++++ AVAILABLE DATA ++++
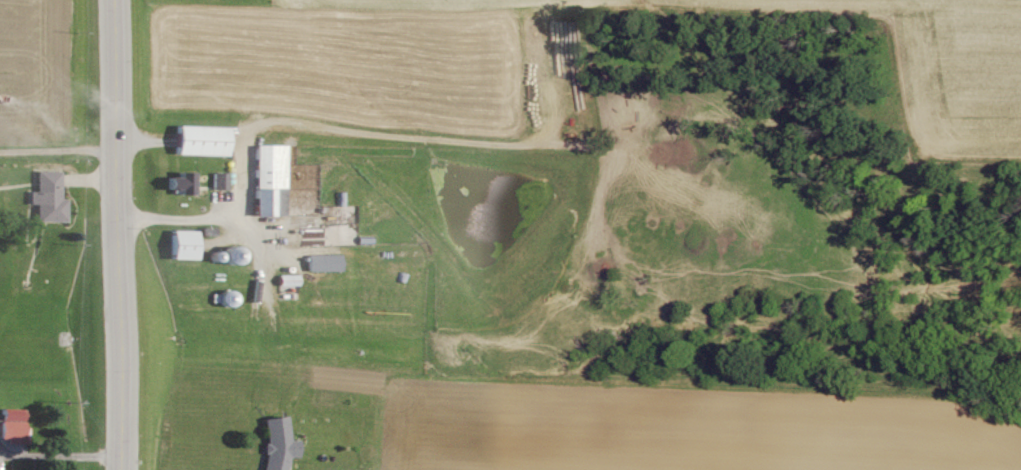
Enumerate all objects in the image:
road: (287, 125)
building: (204, 139)
road: (55, 147)
building: (270, 178)
building: (221, 179)
building: (184, 181)
building: (50, 196)
road: (117, 234)
building: (186, 243)
road: (256, 245)
building: (326, 261)
building: (291, 281)
building: (14, 424)
building: (278, 443)
road: (61, 451)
++++
- [EXERCISE DIRECTIONS] Every line of the material must be returned exactly; leave the images out.

- [ANSWER SECTION]
Enumerate all objects in the image:
road: (287, 125)
building: (204, 139)
road: (55, 147)
building: (270, 178)
building: (221, 179)
building: (184, 181)
building: (50, 196)
road: (117, 234)
building: (186, 243)
road: (256, 245)
building: (326, 261)
building: (291, 281)
building: (14, 424)
building: (278, 443)
road: (61, 451)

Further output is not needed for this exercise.